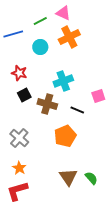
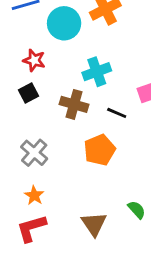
cyan circle: (40, 47) -> (64, 23), size x1.5
black square: (24, 95) -> (28, 93), moved
brown triangle: (68, 177) -> (94, 224), moved

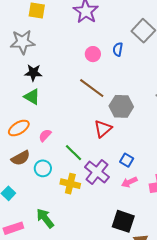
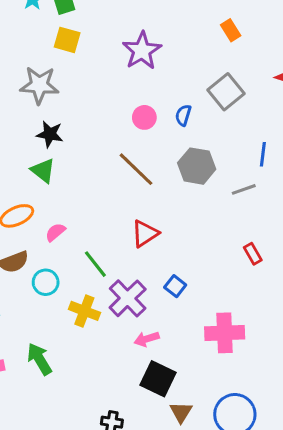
gray hexagon: (121, 106) -> (197, 166), moved
pink arrow: (129, 182) -> (147, 339), moved

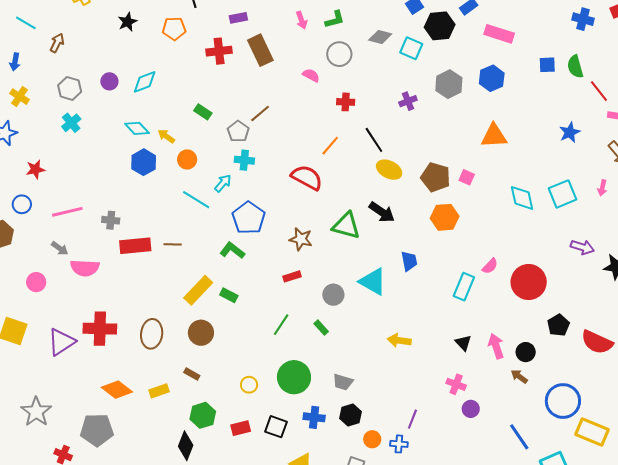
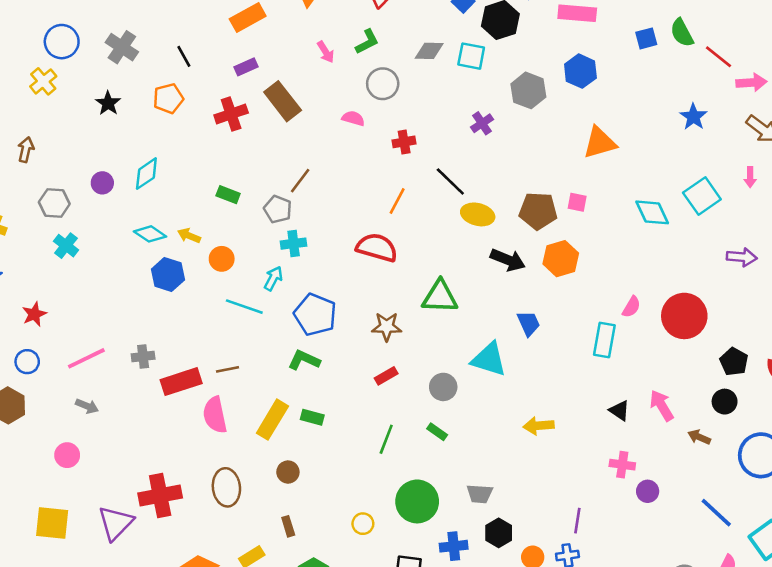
black arrow: (382, 212) -> (508, 260), moved
pink semicircle: (85, 268) -> (215, 415), moved, turned 88
brown circle: (201, 333) -> (288, 472), size x0.7
black circle: (526, 352) -> (725, 402), moved
brown rectangle: (192, 374) -> (288, 526), turned 56

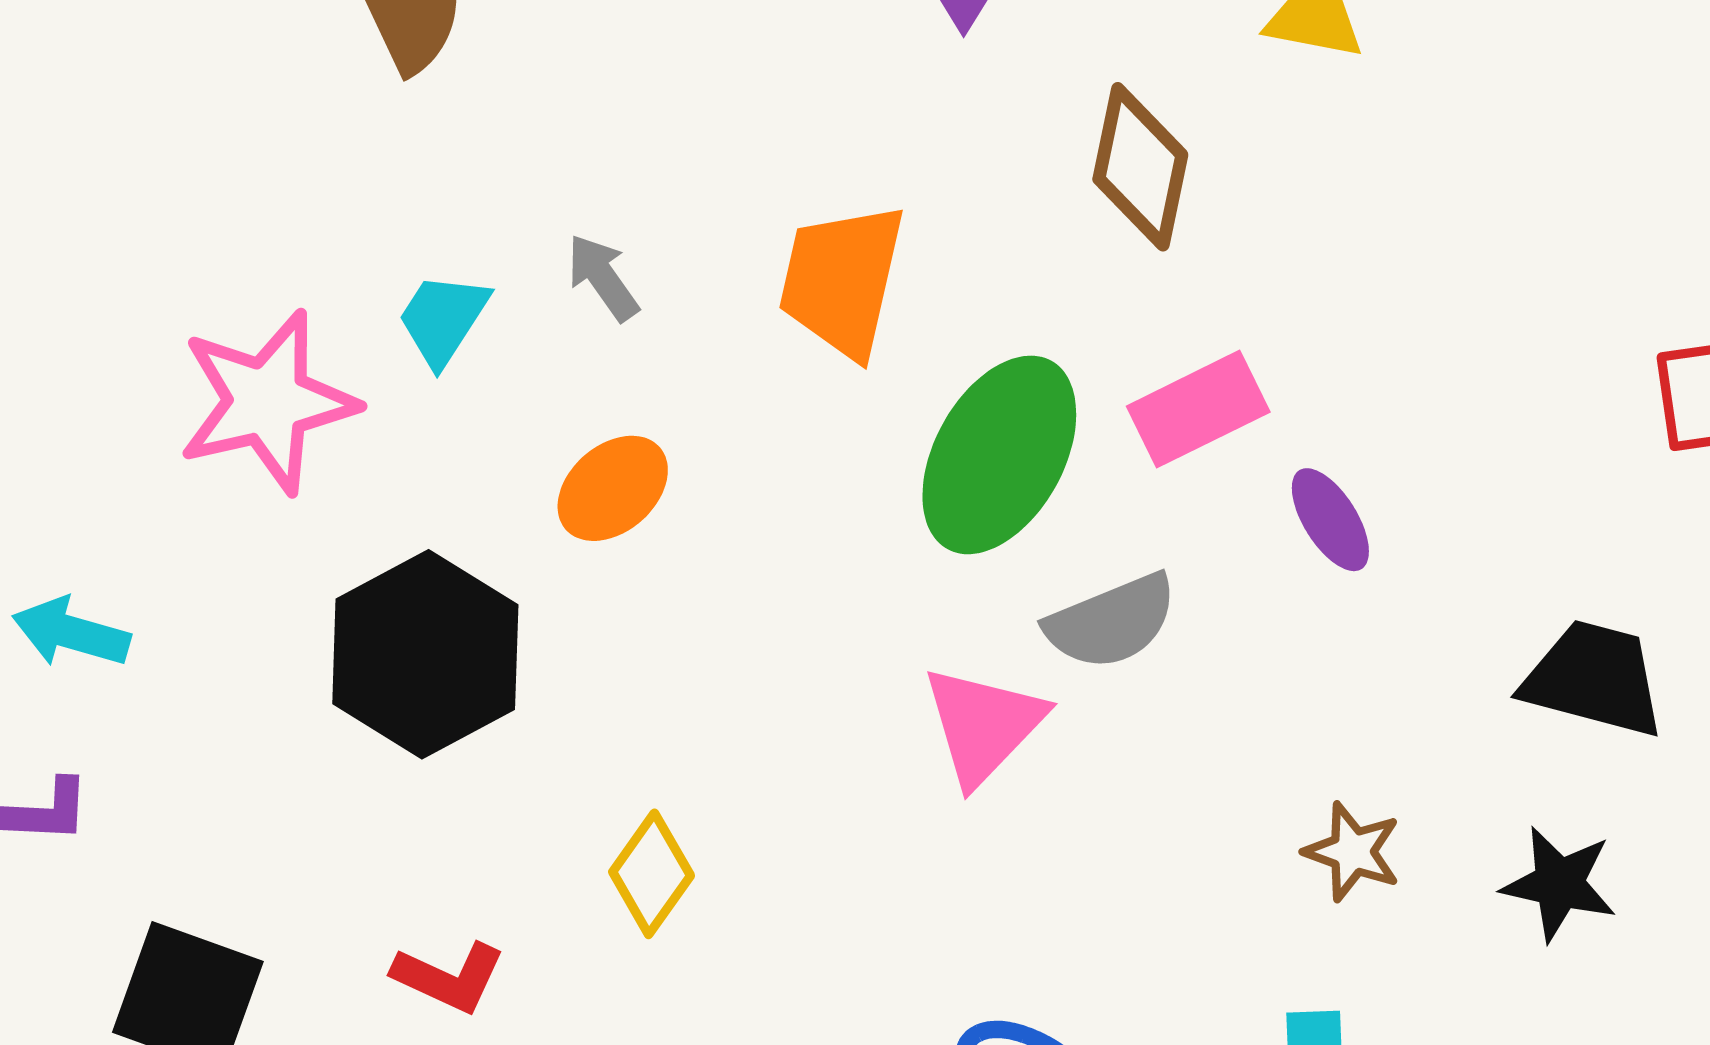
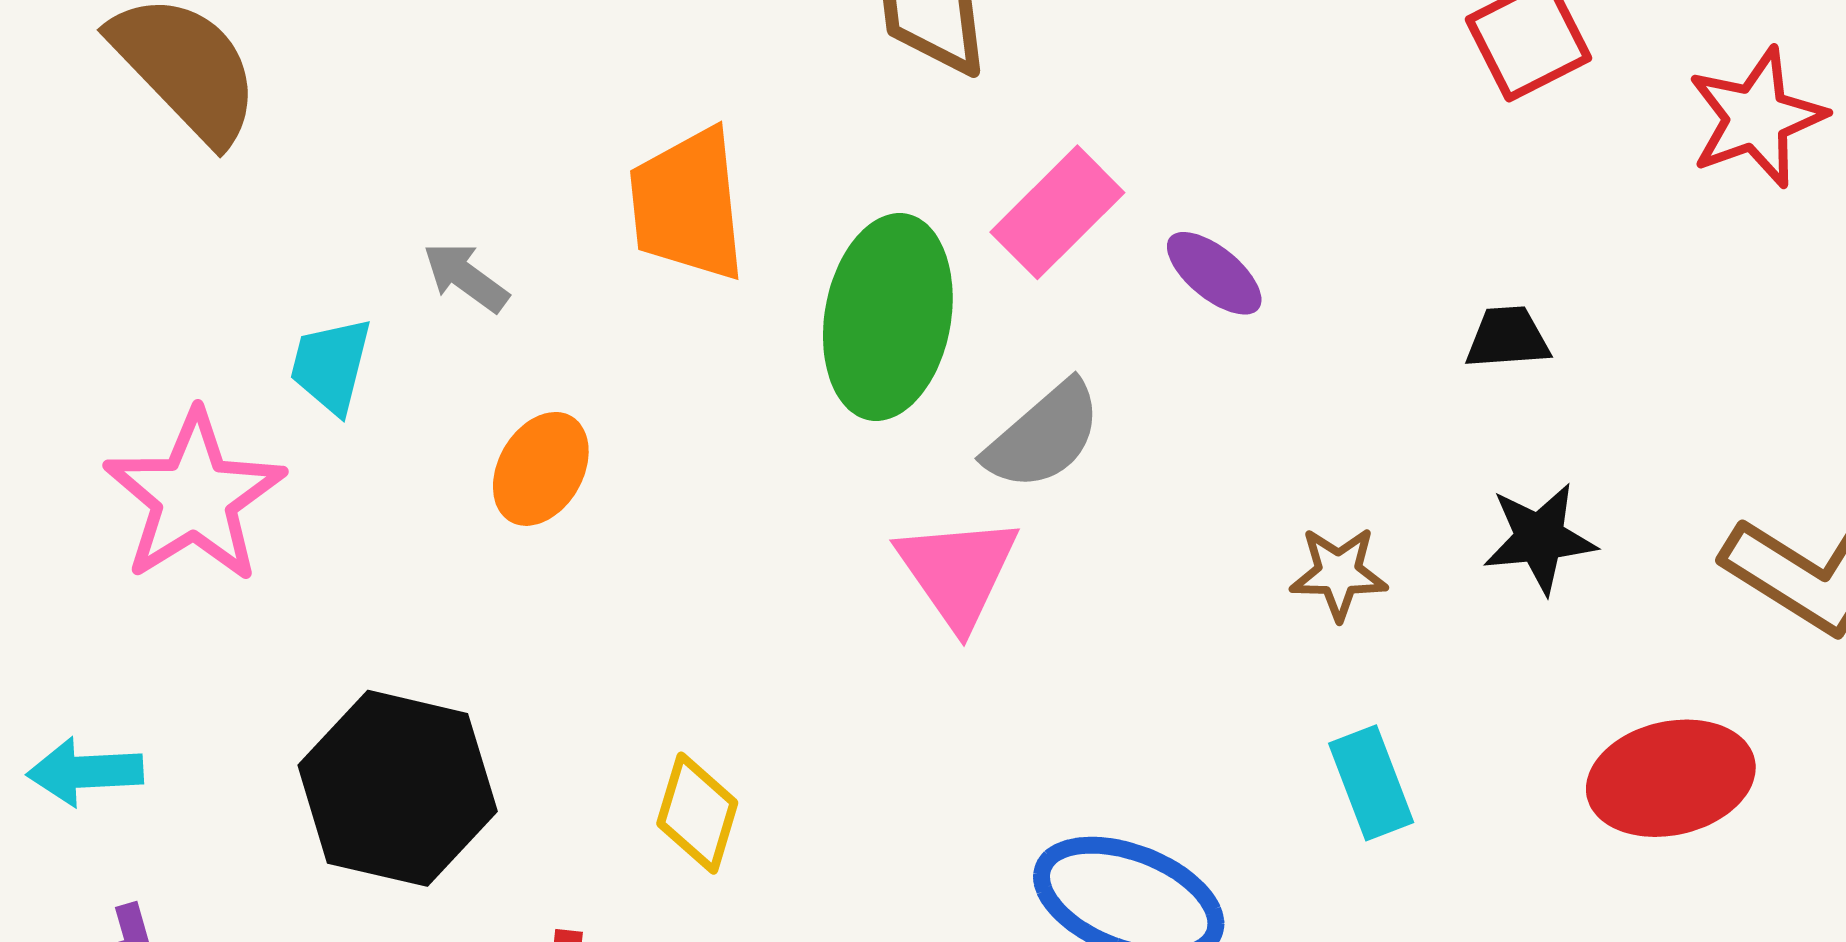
black hexagon: (425, 654) -> (398, 788), moved
black trapezoid: (1594, 679) -> (1508, 338), size x0.6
○ ○ ○ ○ ○
TASK TO CARRY OUT: Using the records above, return verbatim only the part that opens with the line containing "brown triangle: (68, 177) -> (94, 224), moved" and closes with the line containing "pink semicircle: (85, 268)"; pictures stay out.

EXERCISE RESULT:
brown triangle: (68, 177) -> (94, 224), moved

gray hexagon: (121, 106) -> (197, 166), moved
pink arrow: (129, 182) -> (147, 339), moved

black arrow: (382, 212) -> (508, 260), moved
pink semicircle: (85, 268) -> (215, 415), moved, turned 88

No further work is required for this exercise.